PROMPT: Please reproduce all of the data below exactly, leaving each picture out.

SUPPLIED MATERIAL:
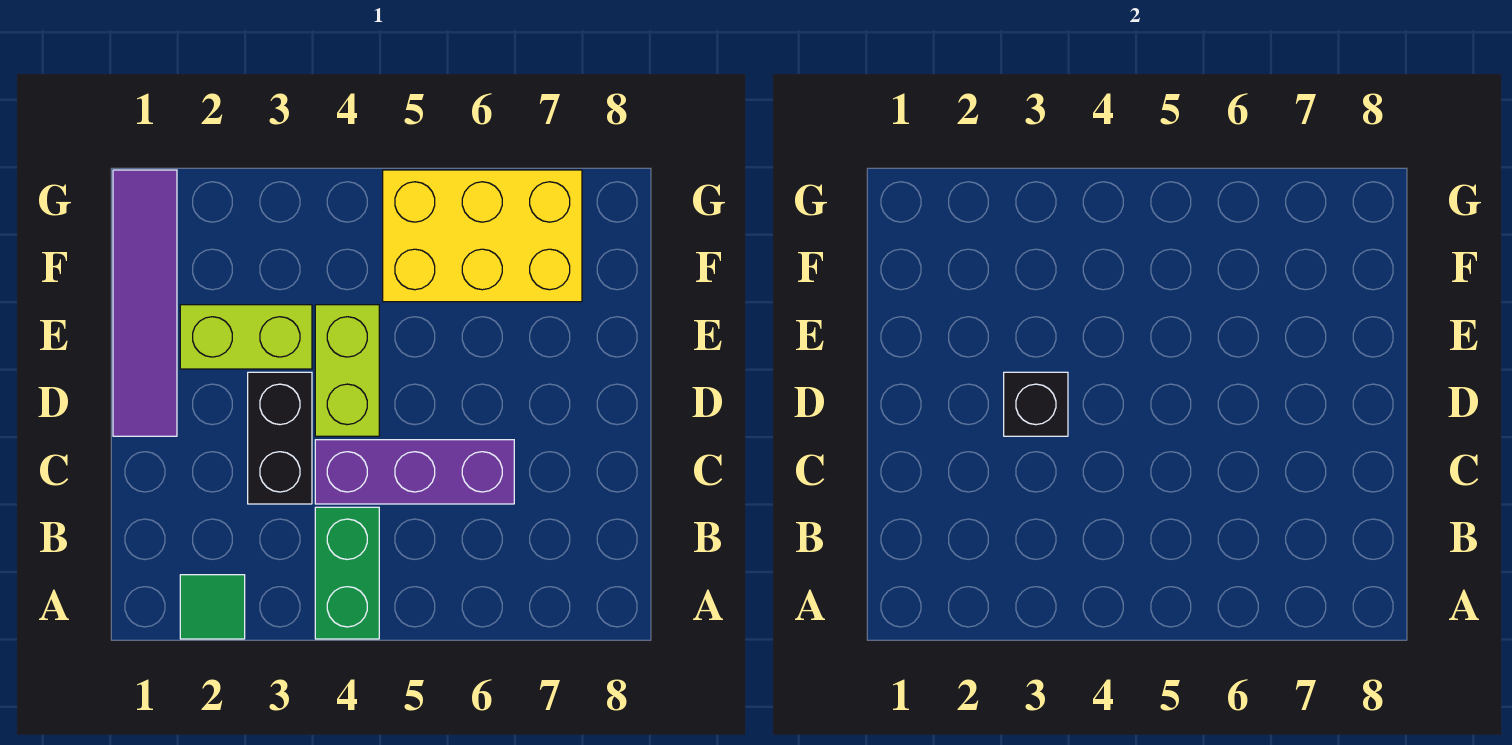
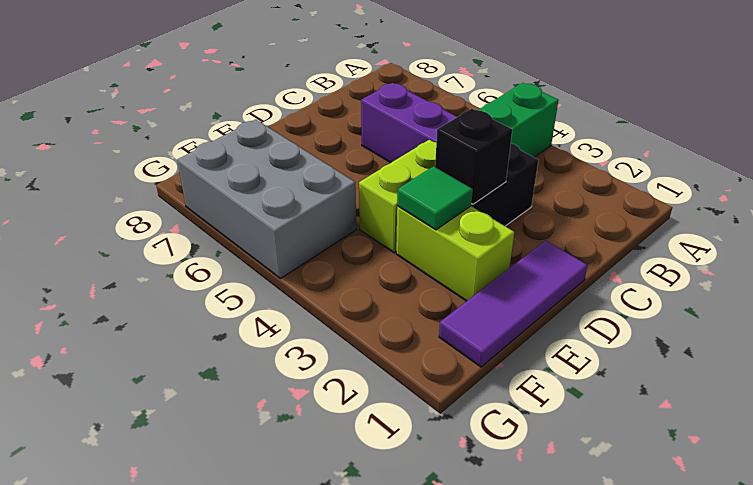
green tile A2 level 1 -> green tile E3 level 2
purple tile D1:G1 level 1 -> purple tile D1:F1 level 1
yellow brick F5:G7 level 1 -> grey brick F5:G7 level 1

RESULT:
green tile A2 level 1 -> green tile E3 level 2
purple tile D1:G1 level 1 -> purple tile D1:F1 level 1
yellow brick F5:G7 level 1 -> grey brick F5:G7 level 1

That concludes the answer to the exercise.